Task description: Go through the records and copy each line where the string "white" occurs.

Records supplied:
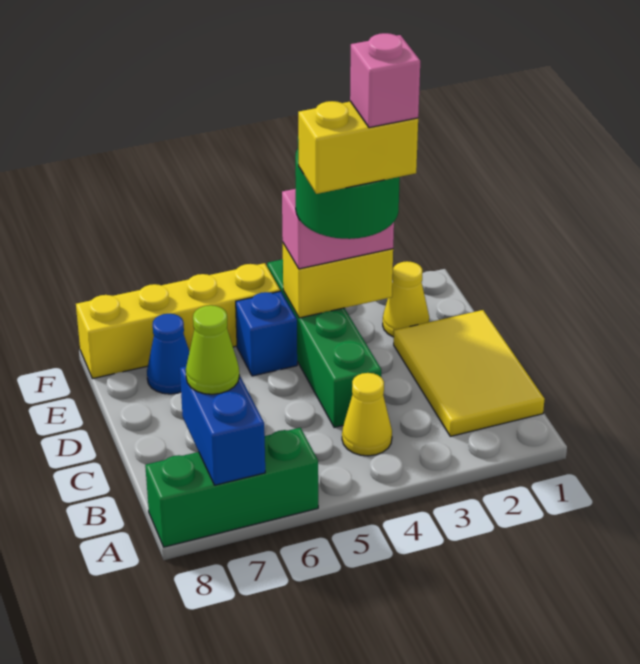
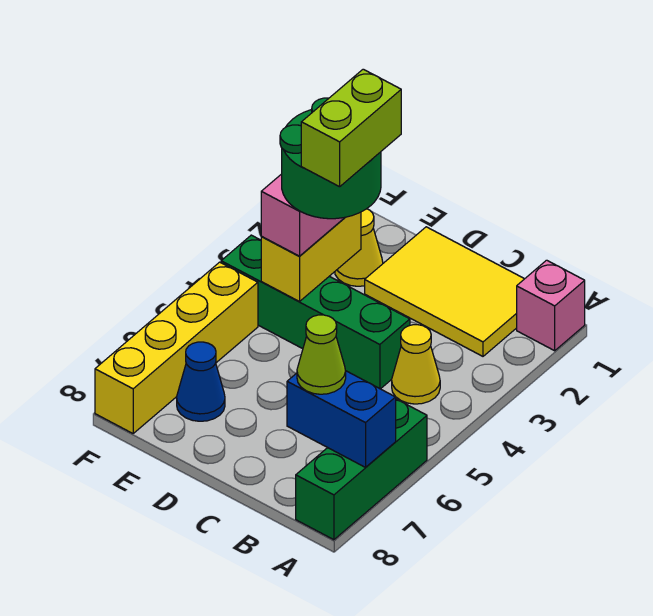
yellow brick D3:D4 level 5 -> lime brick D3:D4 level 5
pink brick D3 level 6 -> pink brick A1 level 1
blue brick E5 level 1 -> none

...

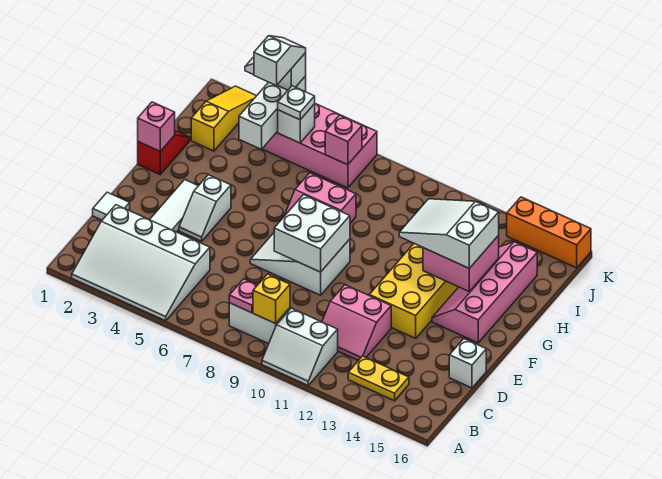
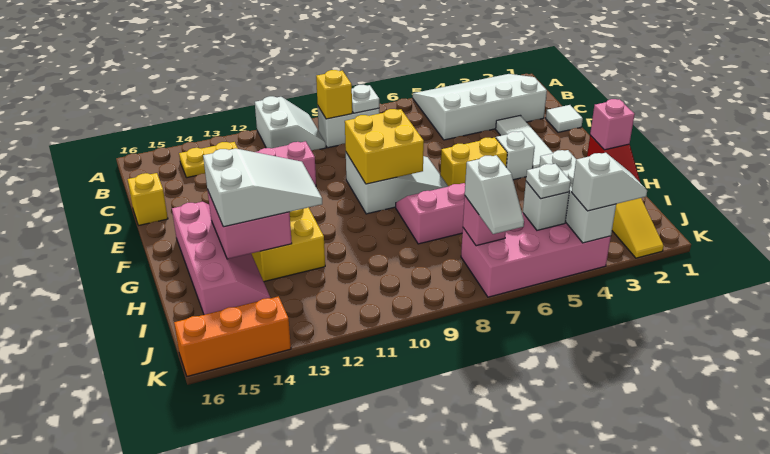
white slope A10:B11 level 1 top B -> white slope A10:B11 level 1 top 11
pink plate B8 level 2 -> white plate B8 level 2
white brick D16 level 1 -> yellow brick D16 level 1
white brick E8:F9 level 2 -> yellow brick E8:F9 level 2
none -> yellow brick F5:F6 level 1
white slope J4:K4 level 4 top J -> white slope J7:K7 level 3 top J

* * *

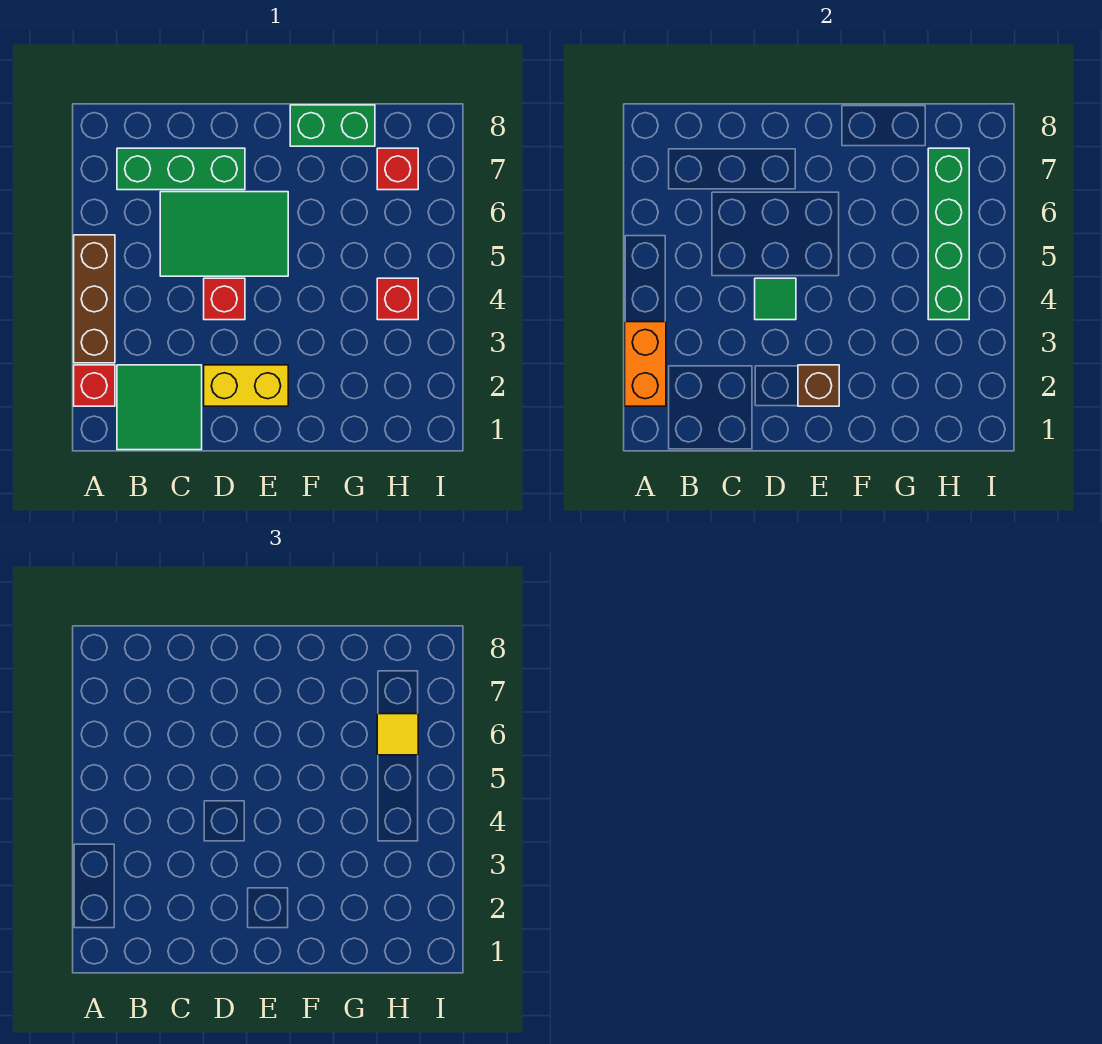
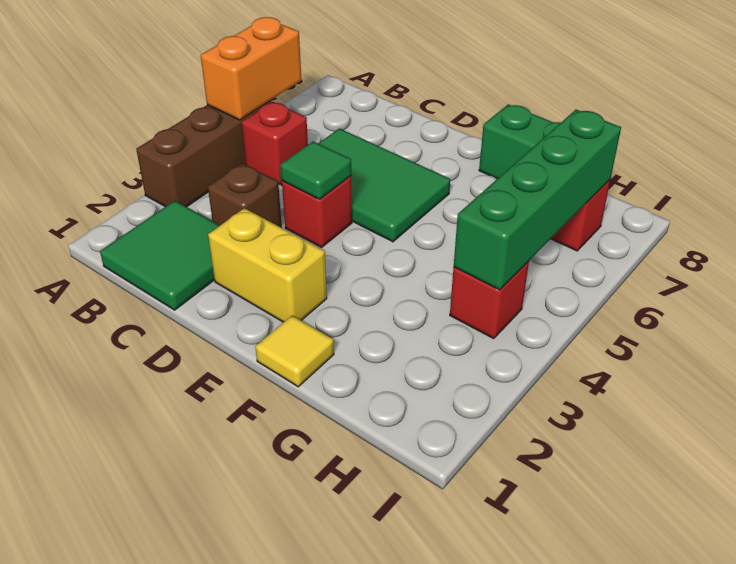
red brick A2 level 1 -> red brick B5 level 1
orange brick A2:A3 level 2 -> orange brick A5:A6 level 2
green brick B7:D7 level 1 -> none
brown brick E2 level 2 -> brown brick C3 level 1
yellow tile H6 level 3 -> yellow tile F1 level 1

Result for this exercise:
white slope A10:B11 level 1 top B -> white slope A10:B11 level 1 top 11
pink plate B8 level 2 -> white plate B8 level 2
white brick D16 level 1 -> yellow brick D16 level 1
white brick E8:F9 level 2 -> yellow brick E8:F9 level 2
white slope J4:K4 level 4 top J -> white slope J7:K7 level 3 top J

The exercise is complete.